## WHAT YOU ARE ASKED TO DO
What is needed is an exact retyping of the records below, from the first line through the line that contains "(449, 116) = (158, 193): none -> black vase".

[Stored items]
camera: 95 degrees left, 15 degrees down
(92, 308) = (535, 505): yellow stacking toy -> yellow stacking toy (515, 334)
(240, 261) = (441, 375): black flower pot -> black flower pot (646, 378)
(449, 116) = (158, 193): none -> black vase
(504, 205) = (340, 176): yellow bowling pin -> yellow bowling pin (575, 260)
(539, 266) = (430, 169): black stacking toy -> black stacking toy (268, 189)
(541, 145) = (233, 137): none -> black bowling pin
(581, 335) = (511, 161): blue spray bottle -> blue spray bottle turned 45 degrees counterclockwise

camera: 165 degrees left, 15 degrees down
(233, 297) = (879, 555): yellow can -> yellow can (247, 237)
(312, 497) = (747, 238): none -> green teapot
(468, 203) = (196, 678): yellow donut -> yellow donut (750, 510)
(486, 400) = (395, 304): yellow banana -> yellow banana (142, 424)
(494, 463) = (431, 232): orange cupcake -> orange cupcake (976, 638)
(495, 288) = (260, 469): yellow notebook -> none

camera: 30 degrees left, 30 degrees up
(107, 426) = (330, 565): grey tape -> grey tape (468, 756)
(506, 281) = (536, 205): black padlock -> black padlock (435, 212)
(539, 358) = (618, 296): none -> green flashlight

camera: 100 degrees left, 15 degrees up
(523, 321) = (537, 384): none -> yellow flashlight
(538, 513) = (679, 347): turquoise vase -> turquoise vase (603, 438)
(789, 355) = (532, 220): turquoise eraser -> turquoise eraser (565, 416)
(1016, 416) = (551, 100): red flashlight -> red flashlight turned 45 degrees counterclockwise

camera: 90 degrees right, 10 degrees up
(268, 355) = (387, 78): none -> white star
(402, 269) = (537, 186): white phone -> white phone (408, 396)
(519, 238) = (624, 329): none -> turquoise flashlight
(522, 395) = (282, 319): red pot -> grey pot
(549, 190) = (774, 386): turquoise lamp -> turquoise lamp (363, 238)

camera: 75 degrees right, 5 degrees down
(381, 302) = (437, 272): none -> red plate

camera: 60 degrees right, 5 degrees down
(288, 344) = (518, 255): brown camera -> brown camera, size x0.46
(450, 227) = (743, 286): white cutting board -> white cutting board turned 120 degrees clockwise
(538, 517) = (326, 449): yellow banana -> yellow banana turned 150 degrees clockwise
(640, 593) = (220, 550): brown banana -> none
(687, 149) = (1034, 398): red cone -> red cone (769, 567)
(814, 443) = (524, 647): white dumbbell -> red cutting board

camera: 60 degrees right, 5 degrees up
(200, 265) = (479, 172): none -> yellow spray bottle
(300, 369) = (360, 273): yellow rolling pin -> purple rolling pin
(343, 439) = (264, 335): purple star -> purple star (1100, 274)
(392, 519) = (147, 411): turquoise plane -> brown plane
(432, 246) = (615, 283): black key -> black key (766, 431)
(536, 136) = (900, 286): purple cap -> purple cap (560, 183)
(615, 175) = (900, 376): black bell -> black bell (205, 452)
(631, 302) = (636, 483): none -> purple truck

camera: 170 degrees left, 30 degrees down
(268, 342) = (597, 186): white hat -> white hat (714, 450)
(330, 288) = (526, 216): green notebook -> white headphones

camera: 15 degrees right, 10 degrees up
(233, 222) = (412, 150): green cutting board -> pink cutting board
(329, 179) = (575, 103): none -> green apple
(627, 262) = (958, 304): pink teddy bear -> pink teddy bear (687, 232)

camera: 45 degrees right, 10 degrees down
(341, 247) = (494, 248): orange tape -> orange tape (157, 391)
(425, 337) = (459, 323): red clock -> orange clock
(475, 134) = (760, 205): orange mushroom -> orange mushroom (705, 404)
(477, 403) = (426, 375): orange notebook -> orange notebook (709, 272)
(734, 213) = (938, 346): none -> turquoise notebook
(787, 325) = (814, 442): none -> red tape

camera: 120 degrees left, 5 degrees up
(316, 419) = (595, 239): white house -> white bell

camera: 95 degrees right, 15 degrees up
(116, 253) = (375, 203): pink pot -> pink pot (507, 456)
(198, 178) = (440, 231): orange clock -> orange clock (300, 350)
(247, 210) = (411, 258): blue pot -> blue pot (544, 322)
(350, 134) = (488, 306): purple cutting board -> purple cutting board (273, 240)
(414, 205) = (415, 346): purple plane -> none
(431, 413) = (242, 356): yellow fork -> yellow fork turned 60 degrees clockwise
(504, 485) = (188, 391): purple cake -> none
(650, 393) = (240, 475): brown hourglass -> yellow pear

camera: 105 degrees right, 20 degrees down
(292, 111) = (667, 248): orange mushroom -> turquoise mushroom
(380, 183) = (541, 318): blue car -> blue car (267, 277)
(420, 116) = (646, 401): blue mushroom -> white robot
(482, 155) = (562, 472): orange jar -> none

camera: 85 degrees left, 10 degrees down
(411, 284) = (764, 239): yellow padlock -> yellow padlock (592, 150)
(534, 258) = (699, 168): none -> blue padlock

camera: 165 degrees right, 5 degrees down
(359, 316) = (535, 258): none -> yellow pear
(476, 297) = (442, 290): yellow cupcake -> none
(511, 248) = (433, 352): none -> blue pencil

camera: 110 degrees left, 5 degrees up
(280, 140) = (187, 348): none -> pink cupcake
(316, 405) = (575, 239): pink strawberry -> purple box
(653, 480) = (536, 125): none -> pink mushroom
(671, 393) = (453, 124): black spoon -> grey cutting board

## ANSWER SECTION
camera: 95 degrees left, 15 degrees down
(92, 308) = (535, 505): yellow stacking toy -> yellow stacking toy (515, 334)
(240, 261) = (441, 375): black flower pot -> black flower pot (646, 378)
(449, 116) = (158, 193): none -> black vase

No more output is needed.